**Problem statement**
Only the lines below starting at the one that contains "none -> red cone D7 level 1" and ending at the one that contains "none -> purple cone F7 level 3" are to be reproduced, exactly and with both ends kept.

BEGIN Record set

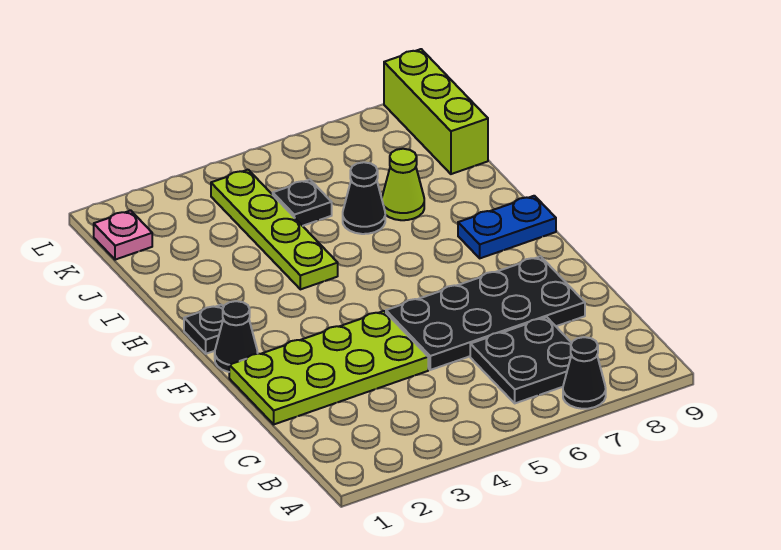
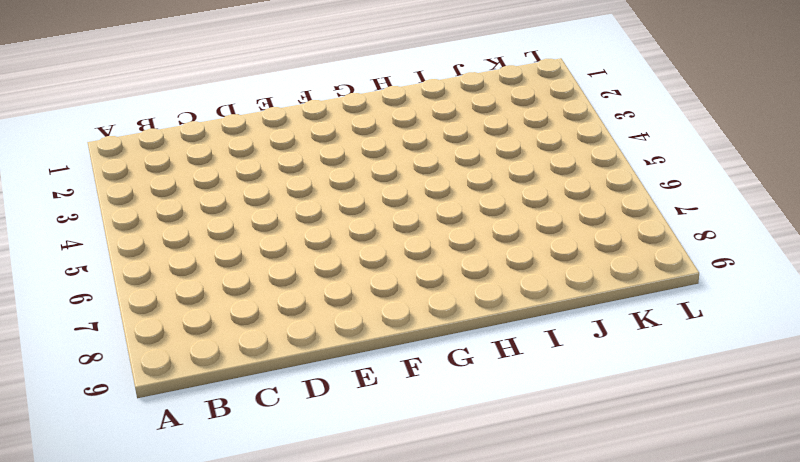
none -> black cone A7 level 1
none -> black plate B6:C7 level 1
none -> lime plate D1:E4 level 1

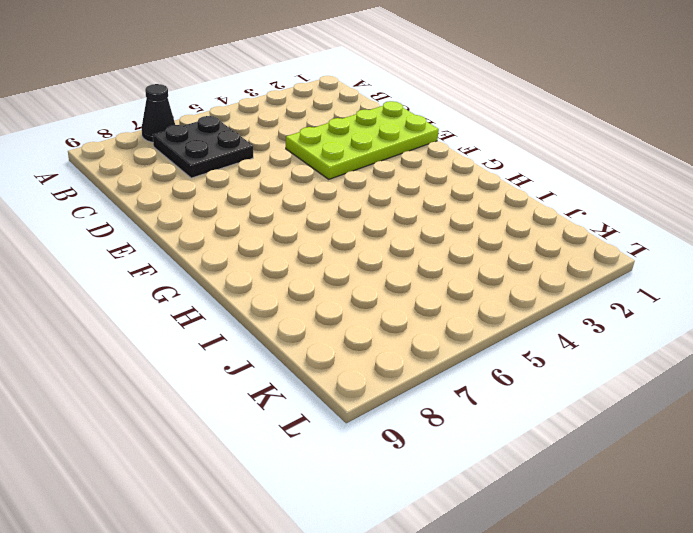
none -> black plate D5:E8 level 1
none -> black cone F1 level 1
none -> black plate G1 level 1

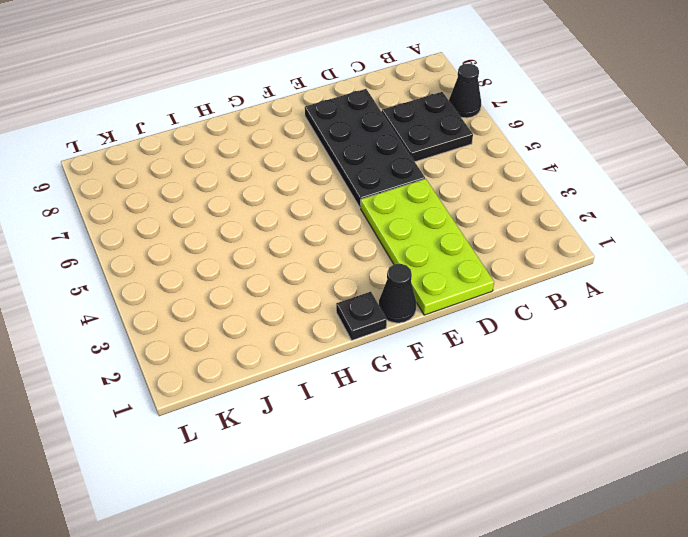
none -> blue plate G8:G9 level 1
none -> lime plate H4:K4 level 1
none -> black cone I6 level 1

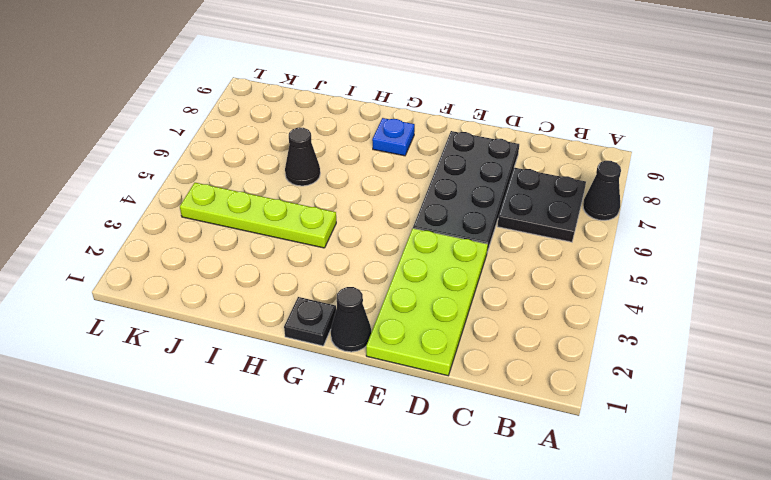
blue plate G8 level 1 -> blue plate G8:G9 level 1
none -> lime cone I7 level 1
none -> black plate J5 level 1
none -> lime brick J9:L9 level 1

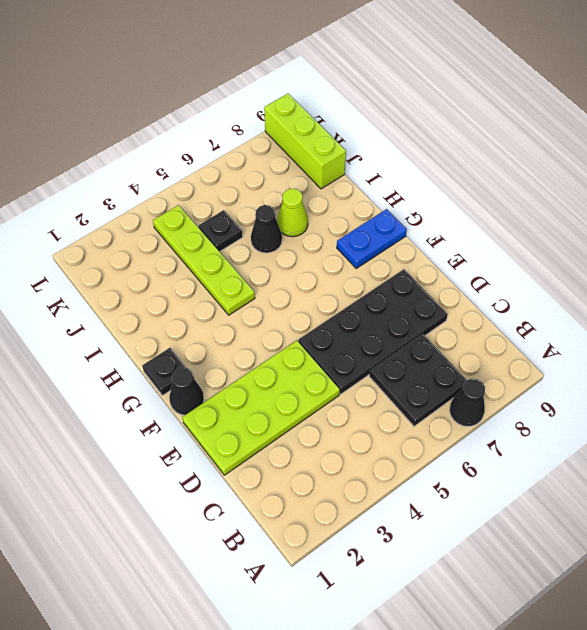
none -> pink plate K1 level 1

END Record set
BEGIN Record set

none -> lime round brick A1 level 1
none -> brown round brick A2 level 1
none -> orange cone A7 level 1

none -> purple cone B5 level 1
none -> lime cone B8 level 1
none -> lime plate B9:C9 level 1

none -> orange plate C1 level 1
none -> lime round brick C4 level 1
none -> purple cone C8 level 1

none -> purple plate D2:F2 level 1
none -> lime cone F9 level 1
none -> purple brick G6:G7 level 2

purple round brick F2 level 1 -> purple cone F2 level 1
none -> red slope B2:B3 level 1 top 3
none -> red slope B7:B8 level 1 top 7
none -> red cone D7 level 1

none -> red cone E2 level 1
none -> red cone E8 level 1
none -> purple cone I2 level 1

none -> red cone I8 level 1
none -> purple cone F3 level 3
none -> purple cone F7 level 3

END Record set

**Answer area**
none -> red cone D7 level 1

none -> red cone E2 level 1
none -> red cone E8 level 1
none -> purple cone I2 level 1

none -> red cone I8 level 1
none -> purple cone F3 level 3
none -> purple cone F7 level 3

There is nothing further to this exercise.